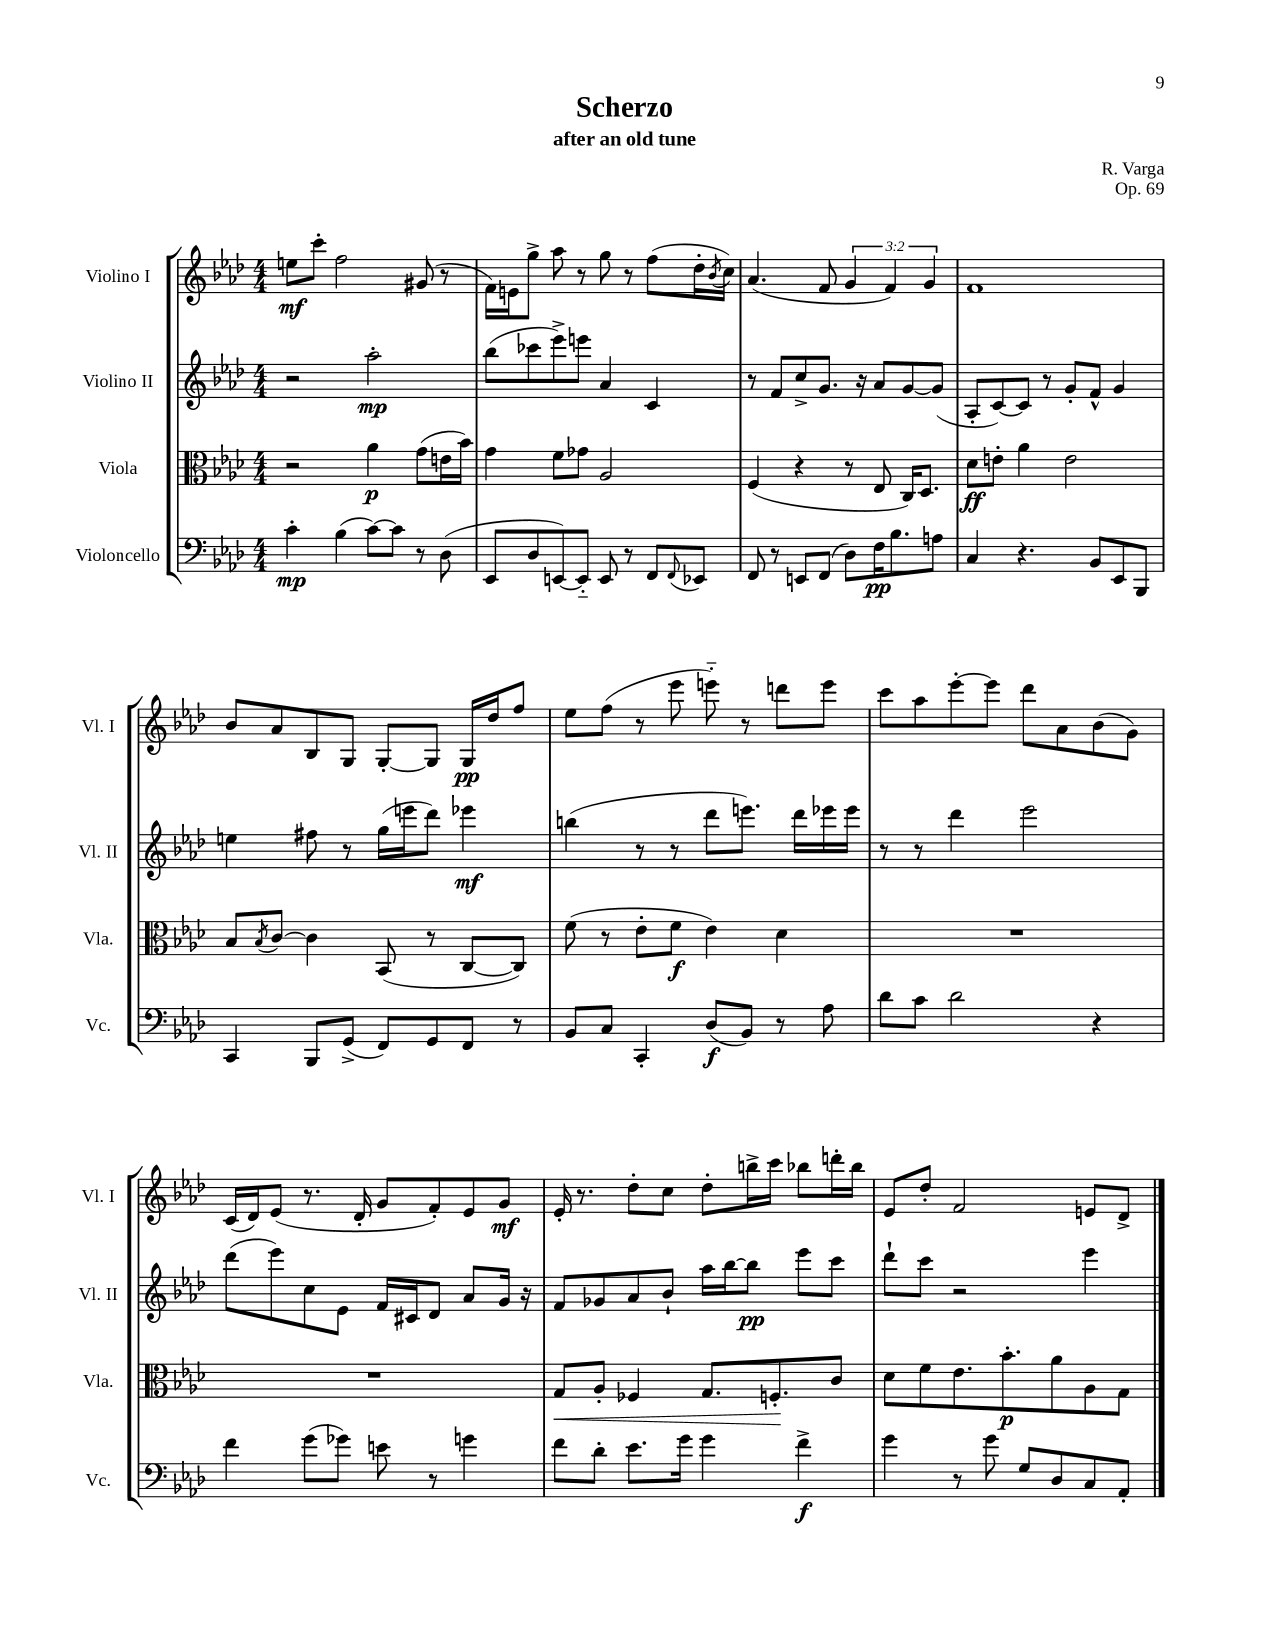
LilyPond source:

\header { title = "Scherzo" composer = "R. Varga" subtitle = "after an old tune" opus = "Op. 69" }
<<
\new StaffGroup <<
\new Staff = "s0" \with { instrumentName = "Violino I" shortInstrumentName = "Vl. I" } {
    \clef treble \key aes \major \numericTimeSignature \time 4/4 \override Staff.TupletNumber.text = #tuplet-number::calc-fraction-text
    e''8\mf c'''8-. f''2 gis'8( r8 |
    f'16) e'16 g''8-> aes''8 r8 g''8 r8 f''8( des''16-. \acciaccatura { bes'8 } c''16) |
    aes'4.( f'8 \tuplet 3/2 { g'4 f'4) g'4 } |
    f'1 |
    bes'8 aes'8 bes8 g8 g8~-. g8 g16\pp des''16 f''8 |
    ees''8 f''8( r8 ees'''8 e'''8-_) r8 d'''8 e'''8 |
    c'''8 aes''8 ees'''8~-. ees'''8 des'''8 aes'8 bes'8( g'8) |
    c'16( des'16) ees'8( r8. des'16-. g'8 f'8-.) ees'8 g'8\mf |
    ees'16-. r8. des''8-. c''8 des''8-. b''16-> c'''16 bes''8 d'''16-. bes''16 |
    ees'8 des''8-. f'2 e'8 des'8-> \bar "|." |
}
\new Staff = "s1" \with { instrumentName = "Violino II" shortInstrumentName = "Vl. II" } {
    \clef treble \key aes \major \numericTimeSignature \time 4/4
    r2 aes''2-.\mp |
    bes''8( ces'''8 ees'''8->) e'''8 aes'4 c'4 |
    r8 f'8 c''8-> g'8. r16 aes'8 g'8~ g'8( |
    aes8-. c'8~) c'8 r8 g'8-. f'8-^ g'4 |
    e''4 fis''8 r8 g''16( e'''16 des'''8) ees'''4\mf |
    b''4( r8 r8 des'''8 e'''8.) des'''16 ees'''16 ees'''16 |
    r8 r8 des'''4 ees'''2 |
    des'''8( ees'''8) c''8 ees'8 f'16 cis'16 des'8 aes'8 g'16 r16 |
    f'8 ges'8 aes'8 bes'8-! aes''16 bes''16~ bes''8\pp ees'''8 c'''8 |
    des'''8-! c'''8 r2 ees'''4 \bar "|." |
}
\new Staff = "s2" \with { instrumentName = "Viola" shortInstrumentName = "Vla." } {
    \clef alto \key aes \major \numericTimeSignature \time 4/4
    r2 aes'4\p g'8( e'16 bes'16) |
    g'4 f'8 ges'8 aes2 |
    f4( r4 r8 ees8 c16) des8. |
    des'8\ff e'8-. aes'4 e'2 |
    bes8 \acciaccatura { bes8 } c'8~ c'4 bes,8( r8 c8~ c8) |
    f'8( r8 ees'8-. f'8\f ees'4) des'4 |
    R1 |
    R1 |
    g8\< aes8-. fes4 g8. f8.-.\! c'8 |
    des'8 f'8 ees'8. bes'8.-.\p aes'8 aes8 g8 \bar "|." |
}
\new Staff = "s3" \with { instrumentName = "Violoncello" shortInstrumentName = "Vc." } {
    \clef bass \key aes \major \numericTimeSignature \time 4/4
    c'4-.\mp bes4( c'8~) c'8 r8 des8( |
    ees,8 des8 e,8~) e,8-_ e,8 r8 f,8 \appoggiatura { f,8 } ees,8 |
    f,8 r8 e,8 f,8( des8) f16\pp bes8. a8 |
    c4 r4. bes,8 ees,8 bes,,8 |
    c,4 bes,,8 g,8->( f,8) g,8 f,8 r8 |
    bes,8 c8 c,4-. des8\f( bes,8) r8 aes8 |
    des'8 c'8 des'2 r4 |
    f'4 g'8( ges'8) e'8 r8 g'4 |
    f'8 des'8-. ees'8. g'16 g'4 f'4->\f |
    g'4 r8 g'8 g8 des8 c8 aes,8-. \bar "|." |
}
>>
>>
\layout { \context { \Score \remove "Bar_number_engraver" } }
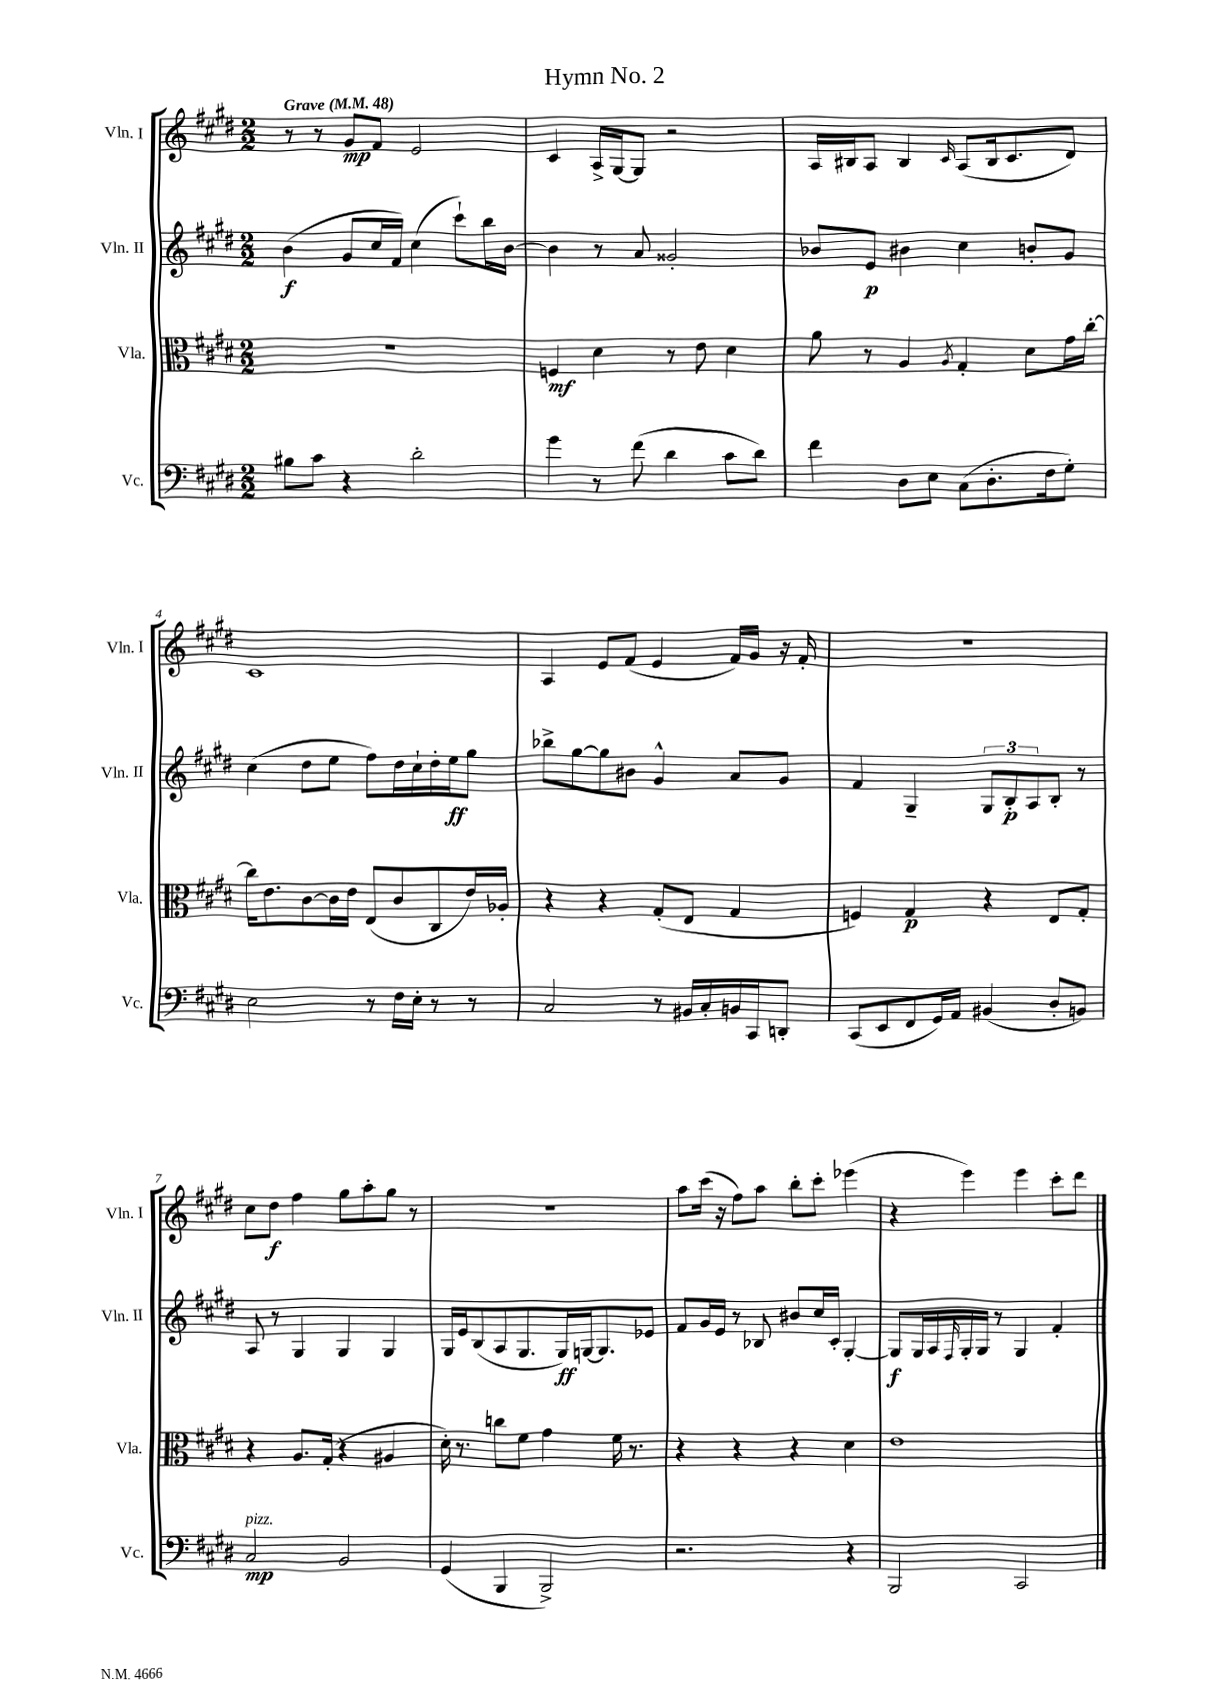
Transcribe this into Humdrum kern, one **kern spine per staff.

**kern	**kern	**kern	**kern
*staff4	*staff3	*staff2	*staff1
*clefF4	*clefC3	*clefG2	*clefG2
*k[f#c#g#d#]	*k[f#c#g#d#]	*k[f#c#g#d#]	*k[f#c#g#d#]
*M2/2	*M2/2	*M2/2	*M2/2
*MM48	*MM48	*MM48	*MM48
8B#	1r	(4b	8r
8c#	.	.	8r
4r	.	8g#	8g#
.	.	16cc#	8f#
.	.	16f#)	.
2d#'	.	(4cc#	2e
.	.	8ccc#`)	.
.	.	16bb	.
.	.	[16b	.
=	=	=	=
4g#	4F	4b]	4c#
8r	4d#	8r	16A^
.	.	.	[16G#
(8f#	.	8a	8G#]
4d#	8r	2g##'	2r
.	8e	.	.
8c#	4d#	.	.
8d#)	.	.	.
=	=	=	=
4f#	8a	8b-	16A
.	.	.	16B#
.	8r	8e	8A
8D#	4A	4b#	4B#
8E	.	.	.
.	8qA	.	16qqc#
(8C#	4G#'	4cc#	(8A
8.D#'	.	.	16B#
.	.	.	8.c#
.	8d#	8b'	.
16F#	.	.	.
8G#')	16g#	8g#	8d#)
.	[16cc#'	.	.
=	=	=	=
2E	16cc#]	(4cc#	1c#
.	8.e	.	.
.	[8c#	8dd#	.
.	16c#]	8ee	.
.	16e	.	.
8r	(8E	8ff#)	.
16F#	8c#	16dd#	.
16E'	.	16cc#`	.
8r	8C#	16dd#'	.
.	.	16ee	.
8r	16e)	8gg#	.
.	16A-'	.	.
=	=	=	=
2C#	4r	8bb-^	4A
.	.	[8gg#	.
.	4r	8gg#]	8e
.	.	8b#	(8f#
8r	(8G#'	4g#^^	4e
16BB#	8E	.	.
16C#'	.	.	.
16BB	4G#	8a	16f#)
16CC#	.	.	16g#
8DD'	.	8g#	16r
.	.	.	16f#'
=	=	=	=
(8CC#	4F)	4f#	1r
8EE	.	.	.
8FF#	4G#	4G#~	.
16GG#)	.	.	.
16AA	.	.	.
(4BB#	4r	12G#	.
.	.	12B'	.
.	.	12A	.
8D#'	8E	8B'	.
8BB)	8G#'	8r	.
=	=	=	=
2C#	4r	8A	8cc#
.	.	8r	8dd#
.	8.A	4G#	4ff#
.	(16G#'	.	.
2BB	4r	4G#	8gg#
.	.	.	8aa'
.	4A#	4G#	8gg#
.	.	.	8r
=	=	=	=
(4GG#	16d#')	16G#	1r
.	8.r	16e	.
.	.	(8B	.
4BBB	8cc	8A	.
.	8f#	8.G#	.
2BBB^)	4g#	.	.
.	.	16G#)	.
.	.	[16G	.
.	.	8.G]	.
.	16f#	.	.
.	8.r	.	.
.	.	8e-	.
=	=	=	=
2.r	4r	8f#	8aa
.	.	16g#	(16ccc#
.	.	16e	16r
.	4r	8r	8ff#)
.	.	8B-	8aa
.	4r	8b#	8bb'
.	.	16cc#	8ccc#'
.	.	16c#'	.
4r	4d#	[4G#'	(4eee-
=	=	=	=
2BBB	1e	8G#]	4r
.	.	16G#	.
.	.	16A	.
.	.	16qqF#	.
.	.	16G#'	4eee)
.	.	16G#	.
.	.	8r	.
2CC#	.	4G#	4eee
.	.	4f#'	8ccc#'
.	.	.	8ddd#
==	==	==	==
*-	*-	*-	*-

===============

* _STATED GOAL_
Locate each line in the items above that contains the string "time", and copy every such line.

* _EXERCISE ANSWER_
    \clef treble \key aes \major \numericTimeSignature \time 4/4 \override Staff.TupletNumber.text = #tuplet-number::calc-fraction-text
    \clef treble \key aes \major \numericTimeSignature \time 4/4
    \clef alto \key aes \major \numericTimeSignature \time 4/4
    \clef bass \key aes \major \numericTimeSignature \time 4/4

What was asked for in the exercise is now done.